START DATA SHOWN

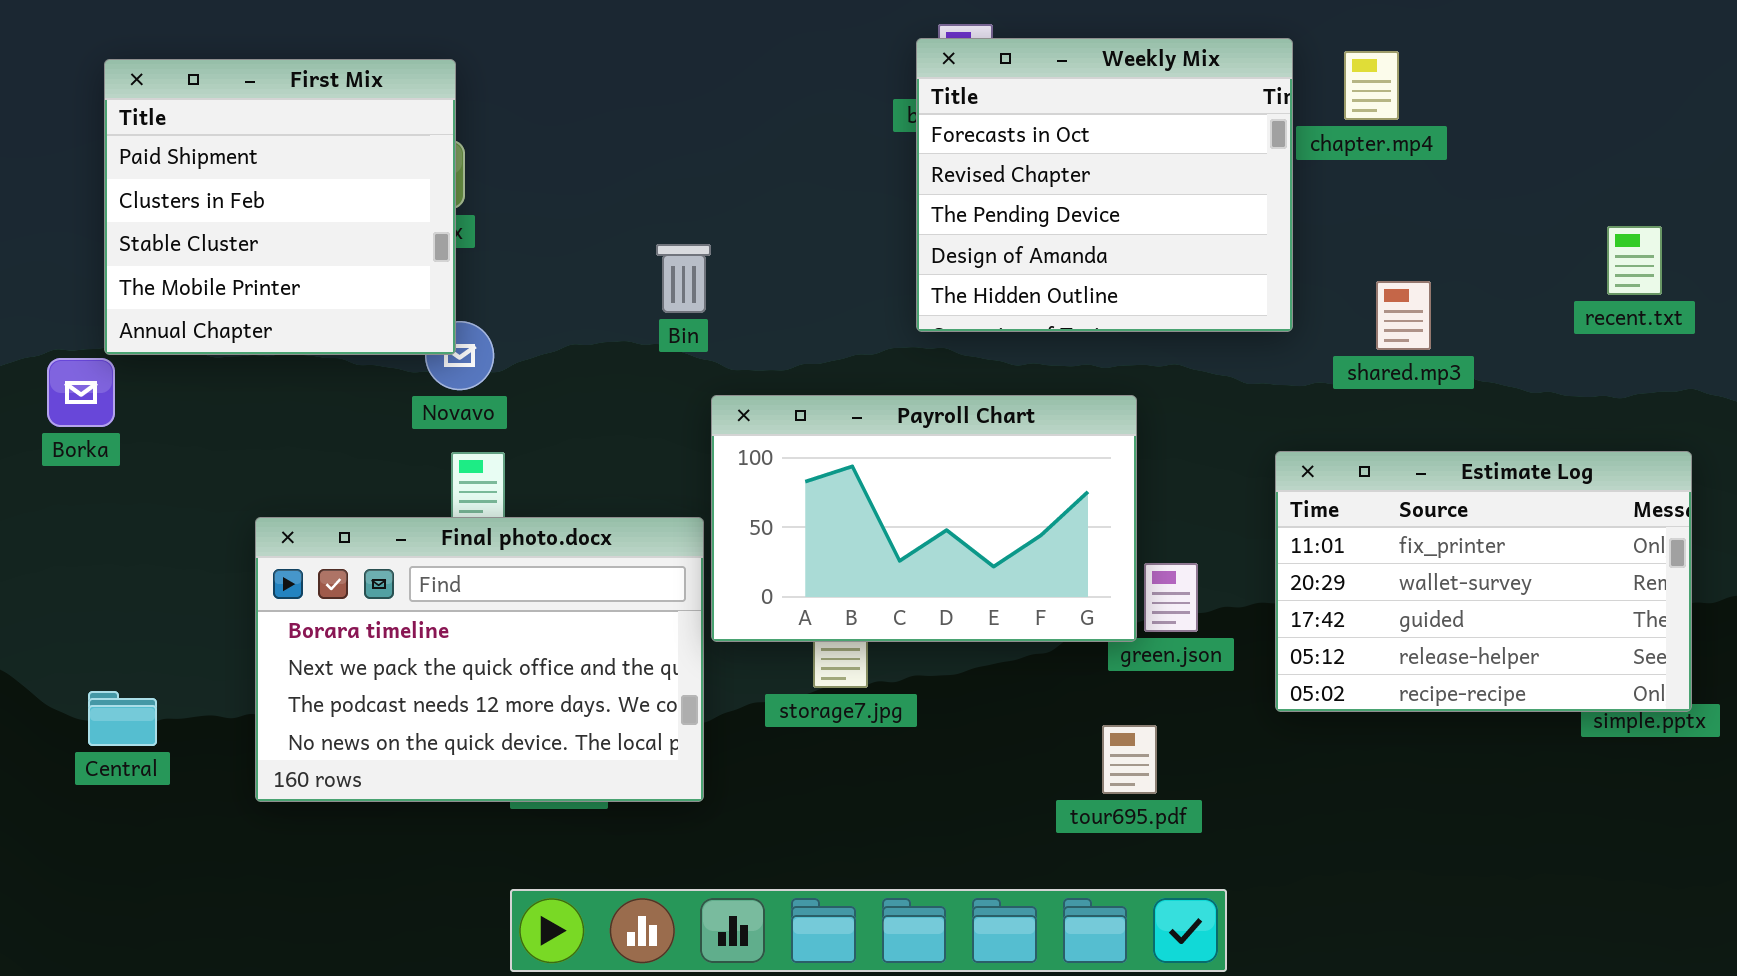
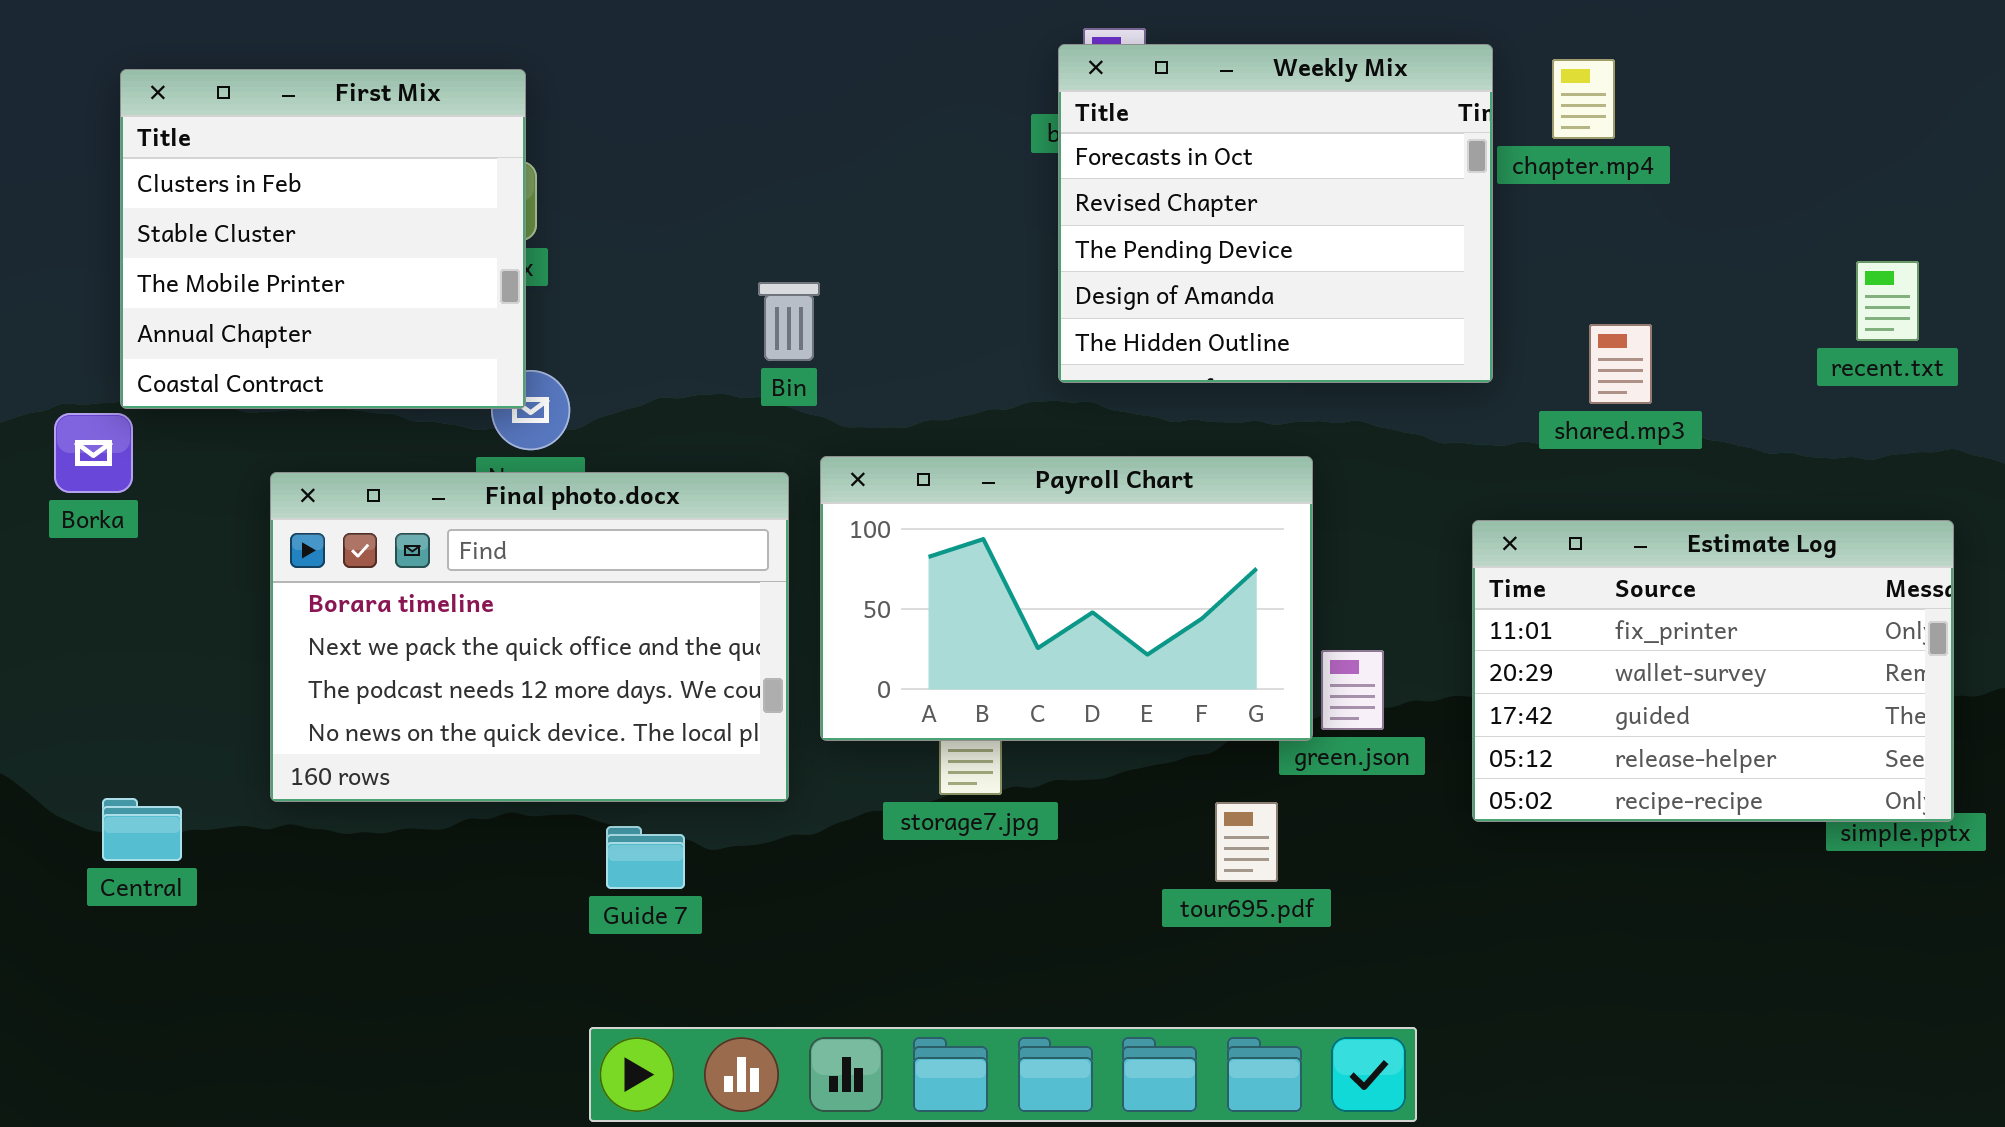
First Mix: [104,59,456,355] -> [120,69,526,409], scrolled down 1 row
Final photo.docx: [255,517,704,802] -> [270,472,789,802], moved
tour695.pdf: [1102,725,1157,794] -> [1215,802,1278,882], moved

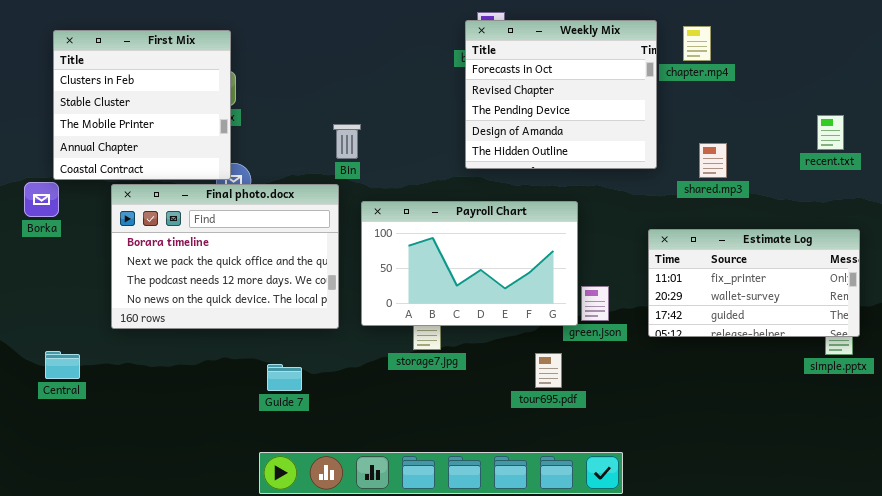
Final photo.docx: [270,472,789,802] -> [111,184,339,329], moved
Estimate Log: [1472,520,1954,822] -> [648,229,860,337], resized

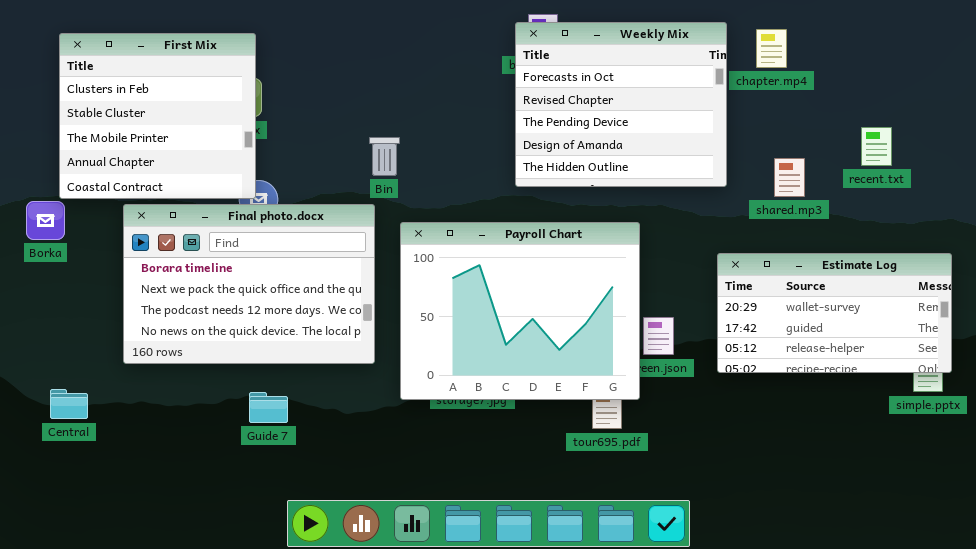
recent.txt: [817,115,844,150] -> [861,127,892,166], moved
Payroll Chart: [361,201,578,326] -> [400,222,640,400], resized
Estimate Log: [648,229,860,337] -> [717,253,952,373], scrolled down 1 row
Guide 7: [267,364,302,391] -> [249,392,288,423], moved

END DATA SHOWN

> WHAT THE TASK ASKS: Give an exact copy of the line containing "Final photo.docx: [270,472,789,802]" and every line after it through the end of the entries. Pictures are to be dropped.

> TASK RESULT:
Final photo.docx: [270,472,789,802] -> [111,184,339,329], moved
Estimate Log: [1472,520,1954,822] -> [648,229,860,337], resized

recent.txt: [817,115,844,150] -> [861,127,892,166], moved
Payroll Chart: [361,201,578,326] -> [400,222,640,400], resized
Estimate Log: [648,229,860,337] -> [717,253,952,373], scrolled down 1 row
Guide 7: [267,364,302,391] -> [249,392,288,423], moved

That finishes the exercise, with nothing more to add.